▶ [Given data]:

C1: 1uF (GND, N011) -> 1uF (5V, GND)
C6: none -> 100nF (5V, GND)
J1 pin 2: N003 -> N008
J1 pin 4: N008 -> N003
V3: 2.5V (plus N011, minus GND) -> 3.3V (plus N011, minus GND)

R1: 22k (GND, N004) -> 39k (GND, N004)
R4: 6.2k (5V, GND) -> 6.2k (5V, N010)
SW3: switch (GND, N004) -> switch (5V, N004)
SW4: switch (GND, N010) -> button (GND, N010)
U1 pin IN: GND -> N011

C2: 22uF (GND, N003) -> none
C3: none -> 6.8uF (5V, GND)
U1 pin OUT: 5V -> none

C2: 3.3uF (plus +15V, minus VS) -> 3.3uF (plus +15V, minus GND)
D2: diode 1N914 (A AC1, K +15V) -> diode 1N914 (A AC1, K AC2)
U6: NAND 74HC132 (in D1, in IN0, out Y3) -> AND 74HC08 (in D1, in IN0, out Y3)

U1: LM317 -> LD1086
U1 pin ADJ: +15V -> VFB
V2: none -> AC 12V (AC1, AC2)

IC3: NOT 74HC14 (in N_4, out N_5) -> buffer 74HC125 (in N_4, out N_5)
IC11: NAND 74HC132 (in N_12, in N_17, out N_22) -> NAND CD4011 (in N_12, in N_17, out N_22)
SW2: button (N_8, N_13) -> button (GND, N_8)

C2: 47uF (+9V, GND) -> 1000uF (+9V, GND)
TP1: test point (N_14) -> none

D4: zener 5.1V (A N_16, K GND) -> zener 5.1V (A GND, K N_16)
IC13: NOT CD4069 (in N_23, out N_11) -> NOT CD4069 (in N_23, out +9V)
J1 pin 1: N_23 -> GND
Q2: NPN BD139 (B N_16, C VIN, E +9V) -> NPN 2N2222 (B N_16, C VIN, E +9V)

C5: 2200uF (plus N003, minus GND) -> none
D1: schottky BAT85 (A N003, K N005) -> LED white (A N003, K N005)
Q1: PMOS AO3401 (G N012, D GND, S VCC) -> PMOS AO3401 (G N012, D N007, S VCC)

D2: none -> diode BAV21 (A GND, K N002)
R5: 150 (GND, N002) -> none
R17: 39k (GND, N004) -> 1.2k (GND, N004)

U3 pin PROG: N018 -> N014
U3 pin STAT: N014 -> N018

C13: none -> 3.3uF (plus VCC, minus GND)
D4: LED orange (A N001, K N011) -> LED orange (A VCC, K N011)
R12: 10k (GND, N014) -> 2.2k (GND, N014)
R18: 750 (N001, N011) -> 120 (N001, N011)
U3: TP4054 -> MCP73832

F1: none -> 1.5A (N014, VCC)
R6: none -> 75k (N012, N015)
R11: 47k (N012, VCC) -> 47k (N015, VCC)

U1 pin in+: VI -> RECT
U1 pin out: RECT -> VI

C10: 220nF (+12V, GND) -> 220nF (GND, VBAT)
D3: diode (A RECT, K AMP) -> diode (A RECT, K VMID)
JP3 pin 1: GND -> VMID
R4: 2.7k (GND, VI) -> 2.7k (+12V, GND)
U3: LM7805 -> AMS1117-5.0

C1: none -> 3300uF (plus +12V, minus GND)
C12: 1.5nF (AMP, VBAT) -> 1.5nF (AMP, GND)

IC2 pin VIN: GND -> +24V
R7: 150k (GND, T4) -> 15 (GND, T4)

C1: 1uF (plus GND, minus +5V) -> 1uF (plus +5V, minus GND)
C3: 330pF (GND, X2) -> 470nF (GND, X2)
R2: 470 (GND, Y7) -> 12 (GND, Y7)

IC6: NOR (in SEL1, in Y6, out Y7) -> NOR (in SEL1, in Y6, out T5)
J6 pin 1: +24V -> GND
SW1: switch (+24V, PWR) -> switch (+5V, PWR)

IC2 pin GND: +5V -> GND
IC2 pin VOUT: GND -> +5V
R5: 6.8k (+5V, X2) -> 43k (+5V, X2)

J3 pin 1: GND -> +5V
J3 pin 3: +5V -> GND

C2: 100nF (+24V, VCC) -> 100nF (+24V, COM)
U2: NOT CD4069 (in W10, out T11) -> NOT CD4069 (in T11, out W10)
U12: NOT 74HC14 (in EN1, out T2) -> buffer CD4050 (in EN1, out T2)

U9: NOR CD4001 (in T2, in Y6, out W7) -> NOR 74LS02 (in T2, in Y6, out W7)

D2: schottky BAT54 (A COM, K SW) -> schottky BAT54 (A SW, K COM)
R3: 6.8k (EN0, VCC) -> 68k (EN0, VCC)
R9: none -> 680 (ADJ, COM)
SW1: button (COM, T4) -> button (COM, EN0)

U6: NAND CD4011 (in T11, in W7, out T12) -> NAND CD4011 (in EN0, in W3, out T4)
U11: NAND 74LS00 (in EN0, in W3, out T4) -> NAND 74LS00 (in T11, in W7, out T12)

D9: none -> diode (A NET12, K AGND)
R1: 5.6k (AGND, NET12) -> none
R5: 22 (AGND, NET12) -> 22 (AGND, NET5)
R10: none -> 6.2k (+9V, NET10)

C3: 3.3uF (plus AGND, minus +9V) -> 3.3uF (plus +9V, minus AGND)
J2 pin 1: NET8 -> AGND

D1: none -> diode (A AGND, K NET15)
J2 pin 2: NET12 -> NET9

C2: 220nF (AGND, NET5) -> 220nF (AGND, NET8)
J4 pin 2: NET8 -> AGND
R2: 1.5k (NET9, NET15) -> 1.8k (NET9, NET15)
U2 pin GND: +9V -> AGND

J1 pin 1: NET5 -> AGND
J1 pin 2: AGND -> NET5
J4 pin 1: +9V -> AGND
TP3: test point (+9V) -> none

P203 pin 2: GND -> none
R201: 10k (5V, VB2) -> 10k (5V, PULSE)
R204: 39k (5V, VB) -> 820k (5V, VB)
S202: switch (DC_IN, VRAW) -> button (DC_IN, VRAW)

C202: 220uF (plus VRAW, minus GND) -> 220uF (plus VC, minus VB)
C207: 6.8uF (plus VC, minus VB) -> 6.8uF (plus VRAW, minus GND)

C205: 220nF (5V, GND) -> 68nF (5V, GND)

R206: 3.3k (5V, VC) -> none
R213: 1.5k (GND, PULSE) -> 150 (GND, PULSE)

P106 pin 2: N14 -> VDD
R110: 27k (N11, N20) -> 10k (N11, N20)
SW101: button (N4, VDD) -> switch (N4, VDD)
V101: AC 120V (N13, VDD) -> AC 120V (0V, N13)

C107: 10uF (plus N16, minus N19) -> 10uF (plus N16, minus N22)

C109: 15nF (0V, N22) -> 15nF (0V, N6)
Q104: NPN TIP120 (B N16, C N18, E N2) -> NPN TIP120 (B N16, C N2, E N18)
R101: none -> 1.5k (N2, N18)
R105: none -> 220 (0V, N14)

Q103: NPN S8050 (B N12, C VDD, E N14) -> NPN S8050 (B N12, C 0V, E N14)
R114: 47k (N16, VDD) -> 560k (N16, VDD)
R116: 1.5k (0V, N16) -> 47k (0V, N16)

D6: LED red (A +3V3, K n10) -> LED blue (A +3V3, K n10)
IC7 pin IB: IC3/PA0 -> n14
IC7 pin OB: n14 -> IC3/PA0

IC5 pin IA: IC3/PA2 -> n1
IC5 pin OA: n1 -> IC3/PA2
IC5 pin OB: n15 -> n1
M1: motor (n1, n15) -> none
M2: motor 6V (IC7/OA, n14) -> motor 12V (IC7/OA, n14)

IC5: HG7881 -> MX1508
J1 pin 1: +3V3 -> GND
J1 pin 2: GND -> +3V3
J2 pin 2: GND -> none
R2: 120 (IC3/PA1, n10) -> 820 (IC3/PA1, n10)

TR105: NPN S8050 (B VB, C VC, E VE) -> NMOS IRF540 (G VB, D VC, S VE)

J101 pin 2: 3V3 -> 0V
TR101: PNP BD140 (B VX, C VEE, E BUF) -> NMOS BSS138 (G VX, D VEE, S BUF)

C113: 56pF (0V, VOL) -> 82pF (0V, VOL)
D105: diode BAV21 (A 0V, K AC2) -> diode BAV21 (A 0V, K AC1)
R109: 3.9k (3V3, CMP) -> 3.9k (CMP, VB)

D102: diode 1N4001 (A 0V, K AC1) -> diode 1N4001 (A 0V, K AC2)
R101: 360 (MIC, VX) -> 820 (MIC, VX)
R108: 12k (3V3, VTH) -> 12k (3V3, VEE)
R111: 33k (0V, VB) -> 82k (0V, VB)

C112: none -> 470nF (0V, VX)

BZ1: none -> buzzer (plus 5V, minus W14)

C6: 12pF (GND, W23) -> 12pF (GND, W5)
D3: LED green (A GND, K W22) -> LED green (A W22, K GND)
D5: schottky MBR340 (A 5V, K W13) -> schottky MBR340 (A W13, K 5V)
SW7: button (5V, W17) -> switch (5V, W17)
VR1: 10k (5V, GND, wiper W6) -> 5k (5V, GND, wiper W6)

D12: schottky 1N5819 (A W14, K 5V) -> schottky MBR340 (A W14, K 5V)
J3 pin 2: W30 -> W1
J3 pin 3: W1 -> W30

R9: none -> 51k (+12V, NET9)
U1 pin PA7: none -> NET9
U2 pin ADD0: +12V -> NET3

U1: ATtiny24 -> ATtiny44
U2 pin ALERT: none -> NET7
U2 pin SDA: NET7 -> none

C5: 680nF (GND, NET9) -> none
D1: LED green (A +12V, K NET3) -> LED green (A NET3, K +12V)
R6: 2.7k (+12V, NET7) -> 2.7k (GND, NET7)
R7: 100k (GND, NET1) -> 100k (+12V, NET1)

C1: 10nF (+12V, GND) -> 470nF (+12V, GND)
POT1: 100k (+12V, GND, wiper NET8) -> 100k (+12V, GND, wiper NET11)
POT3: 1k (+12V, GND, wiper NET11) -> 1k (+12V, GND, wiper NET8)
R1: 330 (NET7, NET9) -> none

▶ [Try it]:
Everything above from the line containing "D6: LED red" down to the line containing "J2 pin 2: GND -> none" is to be transcribed exactly, with both of those lines included and nothing else added.

▶ [Exercise answer]:
D6: LED red (A +3V3, K n10) -> LED blue (A +3V3, K n10)
IC7 pin IB: IC3/PA0 -> n14
IC7 pin OB: n14 -> IC3/PA0

IC5 pin IA: IC3/PA2 -> n1
IC5 pin OA: n1 -> IC3/PA2
IC5 pin OB: n15 -> n1
M1: motor (n1, n15) -> none
M2: motor 6V (IC7/OA, n14) -> motor 12V (IC7/OA, n14)

IC5: HG7881 -> MX1508
J1 pin 1: +3V3 -> GND
J1 pin 2: GND -> +3V3
J2 pin 2: GND -> none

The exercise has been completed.